=== Section Start ===

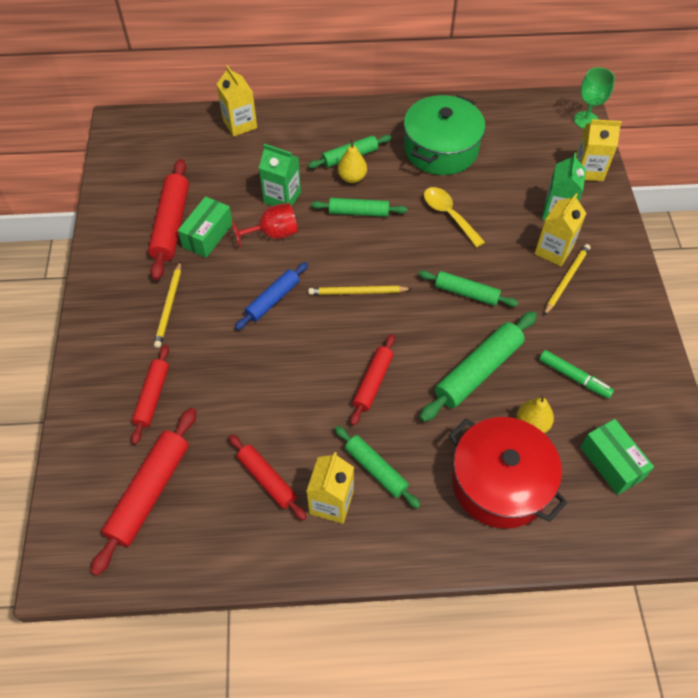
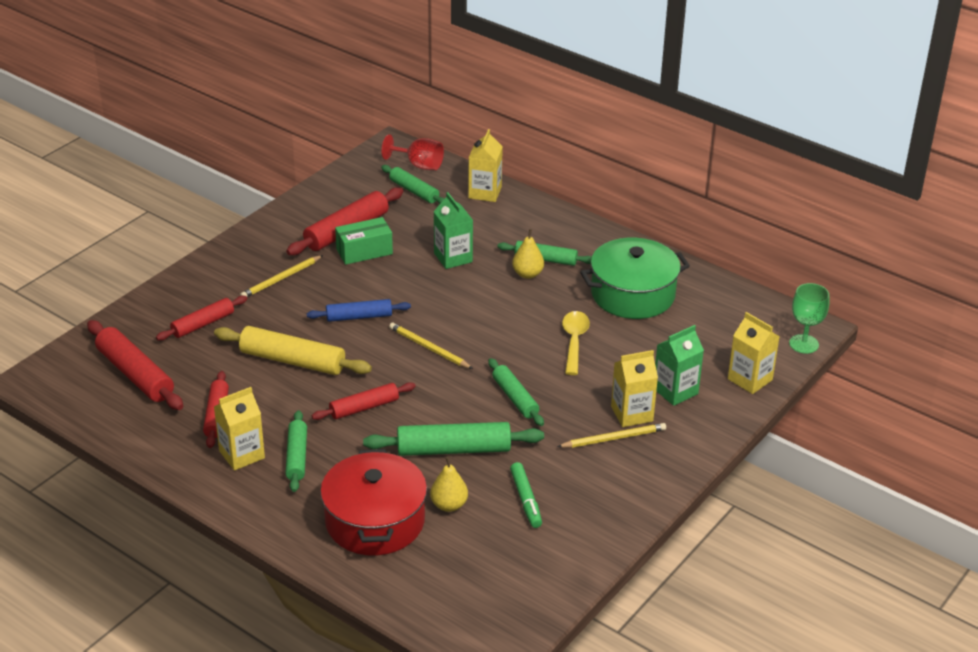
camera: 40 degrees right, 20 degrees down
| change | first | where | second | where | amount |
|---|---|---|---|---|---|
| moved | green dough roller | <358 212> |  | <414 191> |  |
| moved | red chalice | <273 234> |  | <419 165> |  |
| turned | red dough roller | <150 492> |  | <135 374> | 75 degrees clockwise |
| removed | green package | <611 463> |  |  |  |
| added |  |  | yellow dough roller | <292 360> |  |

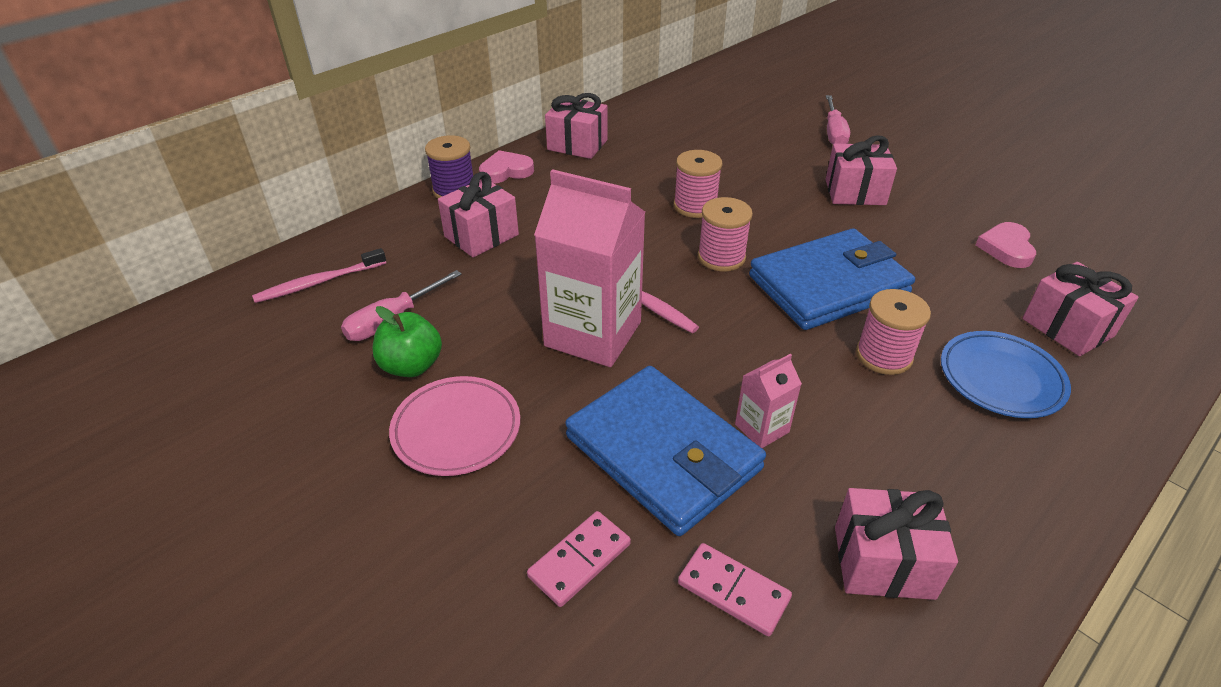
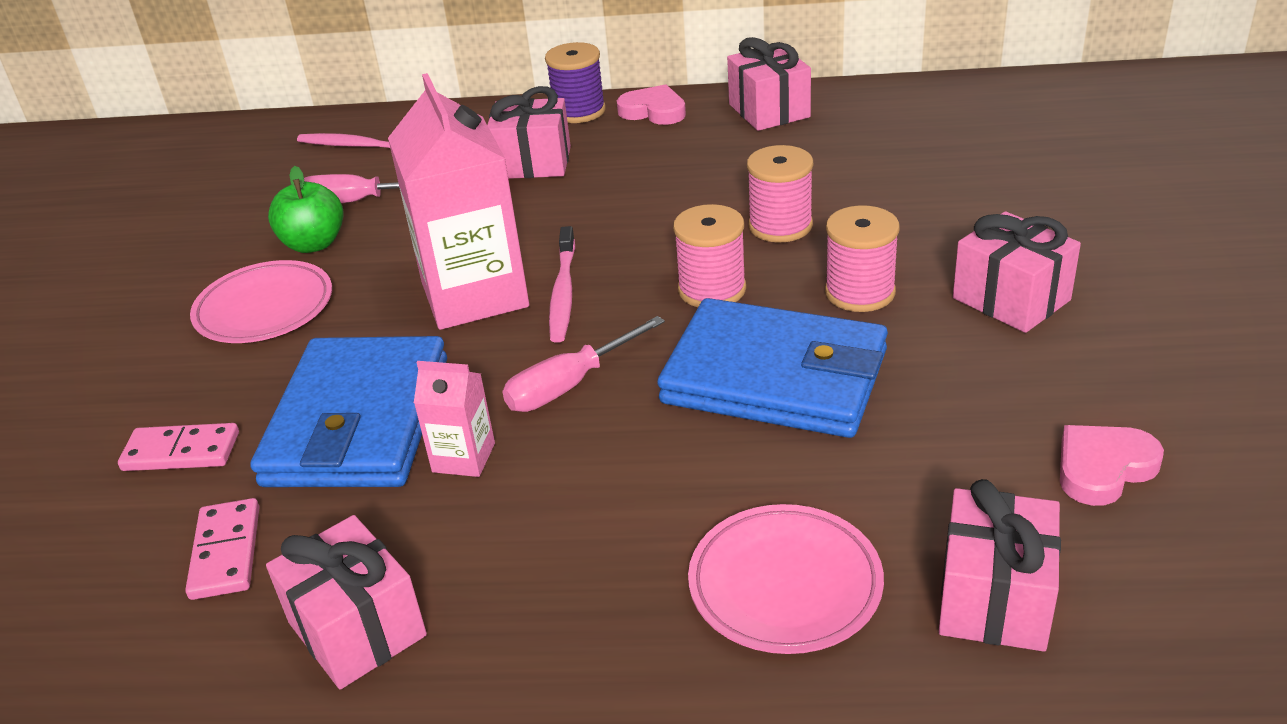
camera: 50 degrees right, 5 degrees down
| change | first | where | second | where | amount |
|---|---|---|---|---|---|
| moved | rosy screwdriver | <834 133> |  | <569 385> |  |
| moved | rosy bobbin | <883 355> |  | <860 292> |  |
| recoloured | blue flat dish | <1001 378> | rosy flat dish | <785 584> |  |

=== Section End ===
=== Section Start ===

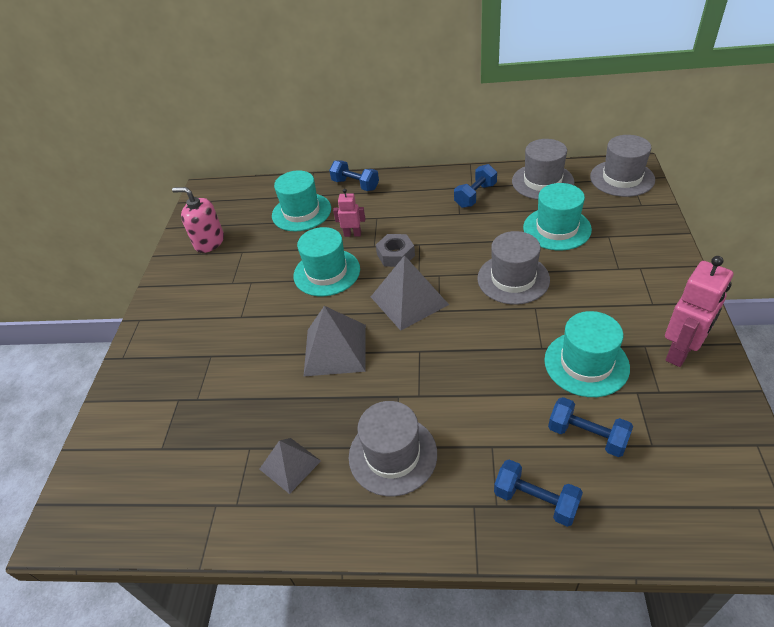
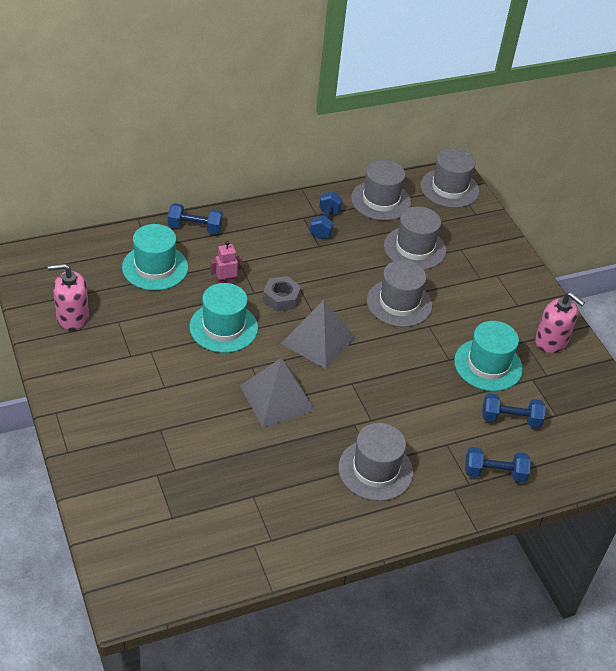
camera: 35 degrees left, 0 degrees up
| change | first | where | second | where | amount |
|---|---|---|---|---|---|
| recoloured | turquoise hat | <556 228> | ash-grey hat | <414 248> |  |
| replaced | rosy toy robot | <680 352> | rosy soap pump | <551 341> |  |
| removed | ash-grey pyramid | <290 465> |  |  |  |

=== Section End ===
=== Section Start ===

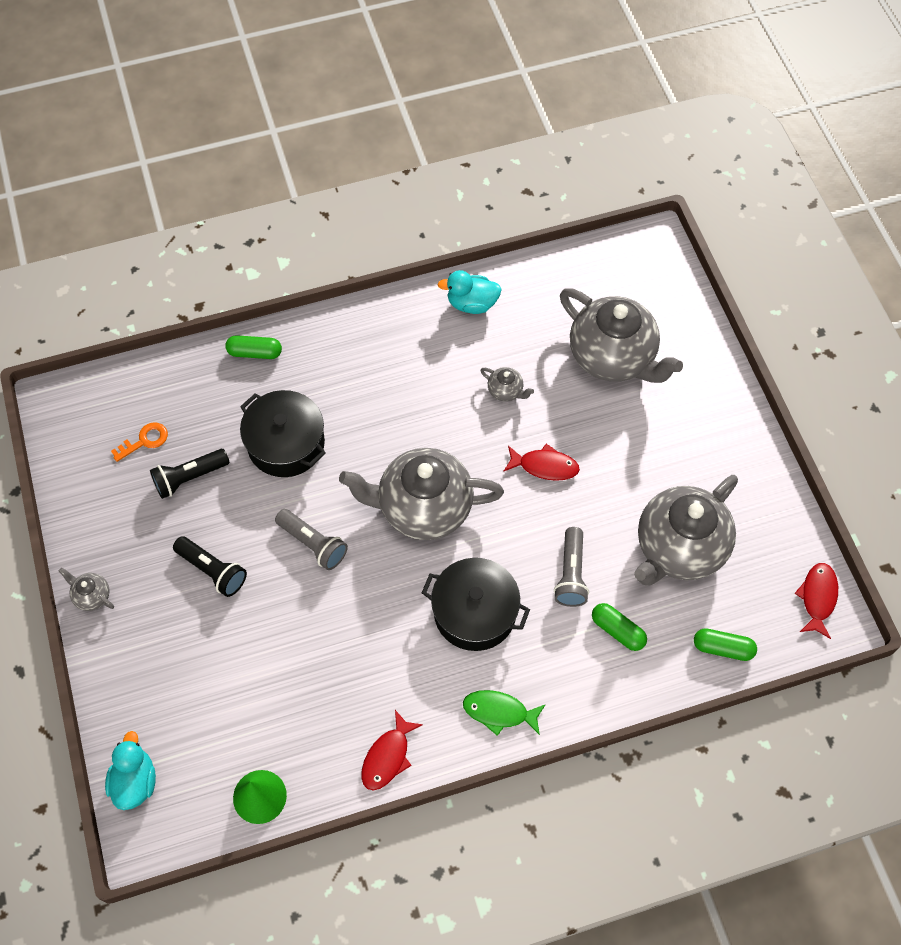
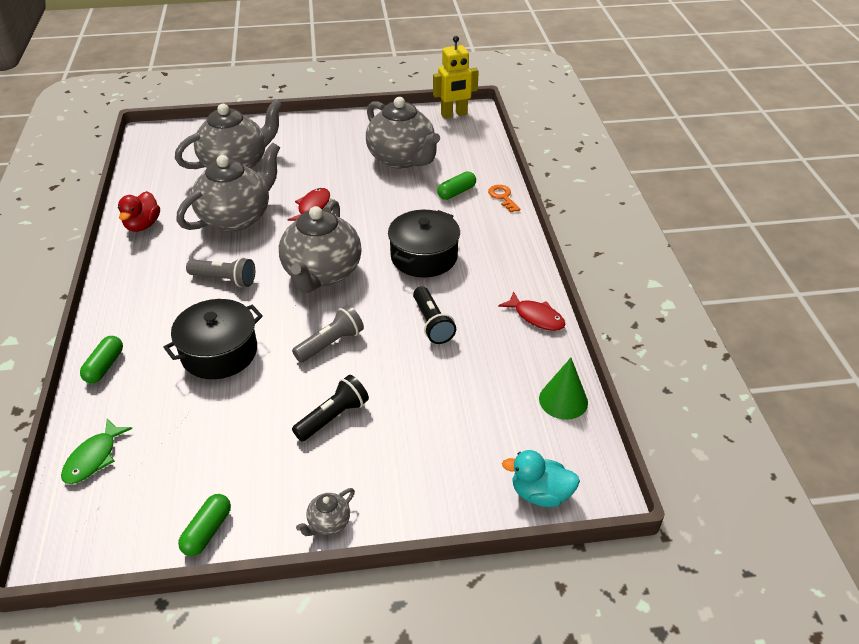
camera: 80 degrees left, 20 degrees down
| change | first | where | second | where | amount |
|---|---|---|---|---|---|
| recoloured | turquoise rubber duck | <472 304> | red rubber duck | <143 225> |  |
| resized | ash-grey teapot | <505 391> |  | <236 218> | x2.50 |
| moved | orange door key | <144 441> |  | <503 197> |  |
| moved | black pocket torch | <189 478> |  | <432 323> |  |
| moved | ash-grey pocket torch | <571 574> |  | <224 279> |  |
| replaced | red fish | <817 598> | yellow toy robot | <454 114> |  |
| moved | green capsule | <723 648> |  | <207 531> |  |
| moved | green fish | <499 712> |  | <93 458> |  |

=== Section End ===

→ PROBLEM TO WORK ON:
Give an exact copy of the lines above from the line with "camera: 40 degrees right, 20 degrees down" up to and including the line with "removed | green", and leave everything else out.

→ TASK OUTPUT:
camera: 40 degrees right, 20 degrees down
| change | first | where | second | where | amount |
|---|---|---|---|---|---|
| moved | green dough roller | <358 212> |  | <414 191> |  |
| moved | red chalice | <273 234> |  | <419 165> |  |
| turned | red dough roller | <150 492> |  | <135 374> | 75 degrees clockwise |
| removed | green package | <611 463> |  |  |  |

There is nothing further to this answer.